Records contained in a dataset:
★ ★ ★

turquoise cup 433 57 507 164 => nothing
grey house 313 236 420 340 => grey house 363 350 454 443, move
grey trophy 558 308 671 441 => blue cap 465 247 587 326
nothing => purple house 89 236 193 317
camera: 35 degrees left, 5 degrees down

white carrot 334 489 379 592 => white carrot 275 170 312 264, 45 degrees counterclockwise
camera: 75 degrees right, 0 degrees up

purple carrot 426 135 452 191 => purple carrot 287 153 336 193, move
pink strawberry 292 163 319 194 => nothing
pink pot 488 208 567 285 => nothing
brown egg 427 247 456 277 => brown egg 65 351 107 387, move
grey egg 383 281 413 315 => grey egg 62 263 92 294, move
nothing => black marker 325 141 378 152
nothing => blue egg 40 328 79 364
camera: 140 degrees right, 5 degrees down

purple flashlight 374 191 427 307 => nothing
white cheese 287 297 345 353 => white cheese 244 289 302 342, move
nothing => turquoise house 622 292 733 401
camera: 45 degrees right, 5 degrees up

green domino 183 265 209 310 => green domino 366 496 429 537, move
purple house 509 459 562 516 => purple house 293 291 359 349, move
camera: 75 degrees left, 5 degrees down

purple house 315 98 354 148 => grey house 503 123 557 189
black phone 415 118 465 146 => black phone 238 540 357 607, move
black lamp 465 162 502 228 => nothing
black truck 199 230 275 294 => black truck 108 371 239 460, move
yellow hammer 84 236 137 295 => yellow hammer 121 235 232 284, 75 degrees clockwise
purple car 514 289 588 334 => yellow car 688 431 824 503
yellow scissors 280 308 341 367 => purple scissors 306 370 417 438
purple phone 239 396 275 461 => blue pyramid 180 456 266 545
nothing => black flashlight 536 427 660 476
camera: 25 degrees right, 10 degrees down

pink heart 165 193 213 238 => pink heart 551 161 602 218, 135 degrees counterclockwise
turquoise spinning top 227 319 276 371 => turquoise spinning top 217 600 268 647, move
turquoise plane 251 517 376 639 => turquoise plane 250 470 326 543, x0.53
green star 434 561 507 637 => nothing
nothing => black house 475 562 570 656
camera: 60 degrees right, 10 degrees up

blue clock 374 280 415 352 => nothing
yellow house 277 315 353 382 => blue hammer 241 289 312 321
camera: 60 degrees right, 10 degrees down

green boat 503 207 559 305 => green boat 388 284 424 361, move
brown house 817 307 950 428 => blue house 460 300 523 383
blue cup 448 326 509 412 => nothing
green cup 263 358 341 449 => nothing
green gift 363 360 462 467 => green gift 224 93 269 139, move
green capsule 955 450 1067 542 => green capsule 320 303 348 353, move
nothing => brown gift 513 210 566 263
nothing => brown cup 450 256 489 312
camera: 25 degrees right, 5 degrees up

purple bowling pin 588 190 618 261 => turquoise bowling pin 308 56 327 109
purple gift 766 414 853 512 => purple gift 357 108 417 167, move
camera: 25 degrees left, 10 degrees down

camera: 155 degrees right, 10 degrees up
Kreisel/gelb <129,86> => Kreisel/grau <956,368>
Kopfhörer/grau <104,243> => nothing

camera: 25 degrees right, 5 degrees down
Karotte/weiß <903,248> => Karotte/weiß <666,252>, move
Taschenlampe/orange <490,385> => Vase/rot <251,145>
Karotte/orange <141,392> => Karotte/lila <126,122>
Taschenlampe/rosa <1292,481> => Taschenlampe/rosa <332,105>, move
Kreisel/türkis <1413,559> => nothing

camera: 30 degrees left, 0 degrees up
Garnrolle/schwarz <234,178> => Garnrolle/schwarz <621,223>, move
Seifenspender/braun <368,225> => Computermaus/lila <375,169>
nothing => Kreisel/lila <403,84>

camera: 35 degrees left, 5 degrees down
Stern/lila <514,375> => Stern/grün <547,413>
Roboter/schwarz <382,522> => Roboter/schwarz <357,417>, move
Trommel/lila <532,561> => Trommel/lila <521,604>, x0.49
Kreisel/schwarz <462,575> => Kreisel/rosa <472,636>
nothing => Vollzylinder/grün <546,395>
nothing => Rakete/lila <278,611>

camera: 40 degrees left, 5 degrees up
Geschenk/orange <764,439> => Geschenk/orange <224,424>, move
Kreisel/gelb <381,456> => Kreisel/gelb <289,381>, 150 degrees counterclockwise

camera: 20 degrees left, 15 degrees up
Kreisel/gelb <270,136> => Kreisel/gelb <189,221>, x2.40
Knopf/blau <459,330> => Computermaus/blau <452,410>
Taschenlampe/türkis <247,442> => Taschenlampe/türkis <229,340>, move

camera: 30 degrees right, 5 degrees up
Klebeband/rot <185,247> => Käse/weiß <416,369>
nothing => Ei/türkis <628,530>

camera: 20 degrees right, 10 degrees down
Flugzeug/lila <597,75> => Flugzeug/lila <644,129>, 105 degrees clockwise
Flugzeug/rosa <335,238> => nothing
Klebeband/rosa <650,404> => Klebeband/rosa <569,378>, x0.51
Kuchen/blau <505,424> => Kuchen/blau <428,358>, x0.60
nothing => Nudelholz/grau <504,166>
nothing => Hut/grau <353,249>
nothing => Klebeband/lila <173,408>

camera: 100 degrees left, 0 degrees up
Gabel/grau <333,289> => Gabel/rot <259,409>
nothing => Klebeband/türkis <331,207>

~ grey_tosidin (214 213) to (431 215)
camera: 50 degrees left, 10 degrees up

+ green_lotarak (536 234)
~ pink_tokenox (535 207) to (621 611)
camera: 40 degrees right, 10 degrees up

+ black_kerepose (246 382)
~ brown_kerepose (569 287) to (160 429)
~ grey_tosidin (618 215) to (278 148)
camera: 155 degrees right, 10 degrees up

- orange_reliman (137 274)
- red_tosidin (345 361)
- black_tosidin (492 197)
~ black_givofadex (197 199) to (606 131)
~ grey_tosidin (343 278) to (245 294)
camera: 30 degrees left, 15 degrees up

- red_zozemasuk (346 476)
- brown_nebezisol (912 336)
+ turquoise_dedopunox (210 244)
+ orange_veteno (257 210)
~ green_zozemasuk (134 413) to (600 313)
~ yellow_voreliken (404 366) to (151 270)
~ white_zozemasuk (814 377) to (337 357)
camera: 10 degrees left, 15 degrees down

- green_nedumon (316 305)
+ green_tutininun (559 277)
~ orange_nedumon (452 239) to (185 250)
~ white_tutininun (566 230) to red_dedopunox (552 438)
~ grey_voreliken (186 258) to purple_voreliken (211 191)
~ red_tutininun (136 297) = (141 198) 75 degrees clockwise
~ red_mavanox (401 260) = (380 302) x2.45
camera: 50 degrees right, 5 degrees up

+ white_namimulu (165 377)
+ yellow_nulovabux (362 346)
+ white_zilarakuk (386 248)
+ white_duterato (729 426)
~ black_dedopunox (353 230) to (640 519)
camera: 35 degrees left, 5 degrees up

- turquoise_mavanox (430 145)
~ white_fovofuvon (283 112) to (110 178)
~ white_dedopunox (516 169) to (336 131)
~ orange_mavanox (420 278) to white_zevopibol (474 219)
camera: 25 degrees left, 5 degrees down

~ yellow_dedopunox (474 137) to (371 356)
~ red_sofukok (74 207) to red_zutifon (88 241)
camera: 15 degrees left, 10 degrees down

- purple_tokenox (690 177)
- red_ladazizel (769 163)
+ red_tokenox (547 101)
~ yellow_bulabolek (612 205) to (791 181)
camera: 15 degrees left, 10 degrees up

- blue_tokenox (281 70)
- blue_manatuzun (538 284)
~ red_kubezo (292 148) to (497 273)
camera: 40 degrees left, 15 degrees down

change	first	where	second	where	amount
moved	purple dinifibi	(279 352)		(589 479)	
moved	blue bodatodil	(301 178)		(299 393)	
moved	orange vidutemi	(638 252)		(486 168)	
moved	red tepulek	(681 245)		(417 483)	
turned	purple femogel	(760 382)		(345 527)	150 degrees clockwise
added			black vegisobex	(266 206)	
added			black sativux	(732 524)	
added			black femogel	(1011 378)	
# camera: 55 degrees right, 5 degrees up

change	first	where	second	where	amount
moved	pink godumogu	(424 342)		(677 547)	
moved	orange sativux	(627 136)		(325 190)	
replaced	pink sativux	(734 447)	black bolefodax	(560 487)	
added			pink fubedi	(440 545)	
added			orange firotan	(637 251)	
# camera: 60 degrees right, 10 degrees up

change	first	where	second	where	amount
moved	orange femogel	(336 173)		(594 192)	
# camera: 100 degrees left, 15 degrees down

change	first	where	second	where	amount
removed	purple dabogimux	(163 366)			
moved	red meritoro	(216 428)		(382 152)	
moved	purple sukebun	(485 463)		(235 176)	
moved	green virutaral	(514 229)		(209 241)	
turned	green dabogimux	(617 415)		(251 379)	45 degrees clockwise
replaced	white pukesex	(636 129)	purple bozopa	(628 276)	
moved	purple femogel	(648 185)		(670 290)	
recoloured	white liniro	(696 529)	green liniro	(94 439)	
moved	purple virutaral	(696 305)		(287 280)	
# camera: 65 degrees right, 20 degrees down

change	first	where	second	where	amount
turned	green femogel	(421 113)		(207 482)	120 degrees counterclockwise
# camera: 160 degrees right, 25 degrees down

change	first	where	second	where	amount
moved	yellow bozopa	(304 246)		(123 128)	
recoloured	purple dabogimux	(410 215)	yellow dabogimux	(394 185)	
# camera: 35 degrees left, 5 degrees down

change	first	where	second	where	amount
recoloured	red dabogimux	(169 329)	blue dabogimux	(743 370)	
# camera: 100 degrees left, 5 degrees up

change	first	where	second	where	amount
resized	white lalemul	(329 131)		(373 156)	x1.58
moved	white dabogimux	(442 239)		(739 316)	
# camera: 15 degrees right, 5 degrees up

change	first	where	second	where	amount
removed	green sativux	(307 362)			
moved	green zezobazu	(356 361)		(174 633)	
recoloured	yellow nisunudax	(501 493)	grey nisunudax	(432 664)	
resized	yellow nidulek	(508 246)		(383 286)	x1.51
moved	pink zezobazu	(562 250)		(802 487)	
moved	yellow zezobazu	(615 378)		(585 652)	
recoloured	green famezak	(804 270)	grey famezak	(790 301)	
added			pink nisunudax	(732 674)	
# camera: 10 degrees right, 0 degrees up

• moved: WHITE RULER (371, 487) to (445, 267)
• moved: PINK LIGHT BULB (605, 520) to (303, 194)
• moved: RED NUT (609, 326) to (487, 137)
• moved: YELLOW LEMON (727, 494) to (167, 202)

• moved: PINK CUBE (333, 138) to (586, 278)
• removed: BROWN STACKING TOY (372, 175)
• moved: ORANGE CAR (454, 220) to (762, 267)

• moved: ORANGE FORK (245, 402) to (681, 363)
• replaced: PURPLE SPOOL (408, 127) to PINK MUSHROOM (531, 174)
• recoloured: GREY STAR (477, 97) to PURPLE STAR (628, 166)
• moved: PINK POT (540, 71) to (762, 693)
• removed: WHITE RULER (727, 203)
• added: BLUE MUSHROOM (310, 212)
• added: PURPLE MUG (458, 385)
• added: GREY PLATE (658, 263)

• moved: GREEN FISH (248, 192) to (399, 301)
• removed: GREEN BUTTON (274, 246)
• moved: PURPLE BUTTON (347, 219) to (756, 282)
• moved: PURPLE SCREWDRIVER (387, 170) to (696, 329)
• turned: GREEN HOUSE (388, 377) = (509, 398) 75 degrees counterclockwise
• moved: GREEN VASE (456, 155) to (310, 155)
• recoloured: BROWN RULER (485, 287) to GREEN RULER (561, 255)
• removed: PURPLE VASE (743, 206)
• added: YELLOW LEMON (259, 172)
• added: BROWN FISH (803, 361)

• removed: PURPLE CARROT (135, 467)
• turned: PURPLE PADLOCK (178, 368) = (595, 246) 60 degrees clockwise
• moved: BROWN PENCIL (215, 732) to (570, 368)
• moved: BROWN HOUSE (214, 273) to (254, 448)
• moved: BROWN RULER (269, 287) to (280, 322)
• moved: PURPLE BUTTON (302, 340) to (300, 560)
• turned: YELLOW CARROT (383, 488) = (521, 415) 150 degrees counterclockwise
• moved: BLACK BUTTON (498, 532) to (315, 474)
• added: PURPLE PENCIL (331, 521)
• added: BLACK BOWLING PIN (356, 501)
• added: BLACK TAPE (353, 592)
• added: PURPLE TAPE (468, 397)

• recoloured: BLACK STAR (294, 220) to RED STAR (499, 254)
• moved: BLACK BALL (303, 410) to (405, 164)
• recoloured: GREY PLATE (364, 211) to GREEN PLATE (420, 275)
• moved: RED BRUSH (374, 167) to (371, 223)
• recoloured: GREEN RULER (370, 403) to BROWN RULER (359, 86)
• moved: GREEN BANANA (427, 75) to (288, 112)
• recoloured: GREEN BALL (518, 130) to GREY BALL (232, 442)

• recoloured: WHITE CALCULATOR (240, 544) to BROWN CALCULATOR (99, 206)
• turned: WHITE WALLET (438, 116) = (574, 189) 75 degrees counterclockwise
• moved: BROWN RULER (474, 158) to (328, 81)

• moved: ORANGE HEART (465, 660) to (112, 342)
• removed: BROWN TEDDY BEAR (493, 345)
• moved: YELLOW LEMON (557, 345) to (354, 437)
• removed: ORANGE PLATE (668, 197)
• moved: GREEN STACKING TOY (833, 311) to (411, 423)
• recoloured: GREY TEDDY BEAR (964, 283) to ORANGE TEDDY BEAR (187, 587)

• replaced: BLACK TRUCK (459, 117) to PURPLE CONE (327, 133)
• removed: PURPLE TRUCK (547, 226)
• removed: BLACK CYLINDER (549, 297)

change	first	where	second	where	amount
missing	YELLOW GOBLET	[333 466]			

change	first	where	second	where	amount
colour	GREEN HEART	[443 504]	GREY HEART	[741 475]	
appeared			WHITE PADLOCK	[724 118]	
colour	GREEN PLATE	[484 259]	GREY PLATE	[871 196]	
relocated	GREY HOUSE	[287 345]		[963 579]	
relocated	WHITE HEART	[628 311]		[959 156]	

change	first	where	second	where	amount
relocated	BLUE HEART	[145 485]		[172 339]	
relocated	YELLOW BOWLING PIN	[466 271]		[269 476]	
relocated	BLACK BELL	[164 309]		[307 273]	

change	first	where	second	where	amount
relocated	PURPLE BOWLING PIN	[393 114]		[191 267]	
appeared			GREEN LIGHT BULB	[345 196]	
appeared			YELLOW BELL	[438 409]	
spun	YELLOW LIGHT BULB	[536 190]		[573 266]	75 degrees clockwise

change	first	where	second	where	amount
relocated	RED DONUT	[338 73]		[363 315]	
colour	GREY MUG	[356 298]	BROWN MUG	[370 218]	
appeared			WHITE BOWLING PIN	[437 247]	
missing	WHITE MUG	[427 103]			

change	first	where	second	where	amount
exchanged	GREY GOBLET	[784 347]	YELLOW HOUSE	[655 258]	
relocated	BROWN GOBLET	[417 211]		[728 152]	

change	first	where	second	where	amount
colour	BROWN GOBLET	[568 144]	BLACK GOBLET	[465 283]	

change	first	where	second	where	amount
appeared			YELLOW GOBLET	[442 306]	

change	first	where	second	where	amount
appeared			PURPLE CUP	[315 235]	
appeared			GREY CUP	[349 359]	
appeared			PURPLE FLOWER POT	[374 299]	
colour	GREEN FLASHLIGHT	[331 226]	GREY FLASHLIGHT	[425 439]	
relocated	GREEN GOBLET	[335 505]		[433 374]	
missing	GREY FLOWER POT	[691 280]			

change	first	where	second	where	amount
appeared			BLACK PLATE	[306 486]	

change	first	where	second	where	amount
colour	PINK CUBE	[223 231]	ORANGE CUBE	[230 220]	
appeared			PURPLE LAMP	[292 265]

★ ★ ★

Once you find the line containing "nothing => purple house 89 236 193 317", stop: reproduce exactly that line and every line of the data before it, and nothing else.

→ **Reply**:
turquoise cup 433 57 507 164 => nothing
grey house 313 236 420 340 => grey house 363 350 454 443, move
grey trophy 558 308 671 441 => blue cap 465 247 587 326
nothing => purple house 89 236 193 317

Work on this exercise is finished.